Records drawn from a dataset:
--- --- ---

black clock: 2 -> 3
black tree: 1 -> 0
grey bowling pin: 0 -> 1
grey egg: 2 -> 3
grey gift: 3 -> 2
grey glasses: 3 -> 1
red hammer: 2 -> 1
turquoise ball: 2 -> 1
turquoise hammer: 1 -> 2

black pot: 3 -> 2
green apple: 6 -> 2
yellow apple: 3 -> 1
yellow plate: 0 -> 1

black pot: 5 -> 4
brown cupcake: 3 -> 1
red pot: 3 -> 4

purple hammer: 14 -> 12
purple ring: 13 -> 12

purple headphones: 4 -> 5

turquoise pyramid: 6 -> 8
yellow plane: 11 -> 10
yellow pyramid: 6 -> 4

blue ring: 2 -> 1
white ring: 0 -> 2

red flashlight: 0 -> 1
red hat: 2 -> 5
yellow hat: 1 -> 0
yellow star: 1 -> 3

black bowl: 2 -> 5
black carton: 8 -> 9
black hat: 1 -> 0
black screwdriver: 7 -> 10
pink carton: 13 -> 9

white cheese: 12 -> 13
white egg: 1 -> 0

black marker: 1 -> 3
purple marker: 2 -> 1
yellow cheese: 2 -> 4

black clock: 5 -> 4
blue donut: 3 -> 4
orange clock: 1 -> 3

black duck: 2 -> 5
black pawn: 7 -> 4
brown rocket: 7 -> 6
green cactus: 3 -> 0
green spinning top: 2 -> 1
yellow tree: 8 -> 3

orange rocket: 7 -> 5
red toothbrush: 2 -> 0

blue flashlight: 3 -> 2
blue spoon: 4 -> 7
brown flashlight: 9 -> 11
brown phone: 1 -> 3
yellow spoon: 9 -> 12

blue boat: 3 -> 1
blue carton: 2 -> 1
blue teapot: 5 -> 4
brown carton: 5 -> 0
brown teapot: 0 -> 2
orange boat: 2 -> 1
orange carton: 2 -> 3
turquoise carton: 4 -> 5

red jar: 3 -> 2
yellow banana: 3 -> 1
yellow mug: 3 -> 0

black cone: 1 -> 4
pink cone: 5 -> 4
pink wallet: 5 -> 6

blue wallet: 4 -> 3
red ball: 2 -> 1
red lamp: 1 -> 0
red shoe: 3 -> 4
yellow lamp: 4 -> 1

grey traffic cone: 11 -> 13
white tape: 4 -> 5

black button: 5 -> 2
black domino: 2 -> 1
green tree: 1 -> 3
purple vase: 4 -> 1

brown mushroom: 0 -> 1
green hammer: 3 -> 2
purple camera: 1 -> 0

--- --- ---

> [EXERCISE DESCRIPTION]
From the line with "blue carton: 2 -> 1" to the final line of the data above, please reproduce every line exactly and add nothing.

> [SOLVED EXERCISE]
blue carton: 2 -> 1
blue teapot: 5 -> 4
brown carton: 5 -> 0
brown teapot: 0 -> 2
orange boat: 2 -> 1
orange carton: 2 -> 3
turquoise carton: 4 -> 5

red jar: 3 -> 2
yellow banana: 3 -> 1
yellow mug: 3 -> 0

black cone: 1 -> 4
pink cone: 5 -> 4
pink wallet: 5 -> 6

blue wallet: 4 -> 3
red ball: 2 -> 1
red lamp: 1 -> 0
red shoe: 3 -> 4
yellow lamp: 4 -> 1

grey traffic cone: 11 -> 13
white tape: 4 -> 5

black button: 5 -> 2
black domino: 2 -> 1
green tree: 1 -> 3
purple vase: 4 -> 1

brown mushroom: 0 -> 1
green hammer: 3 -> 2
purple camera: 1 -> 0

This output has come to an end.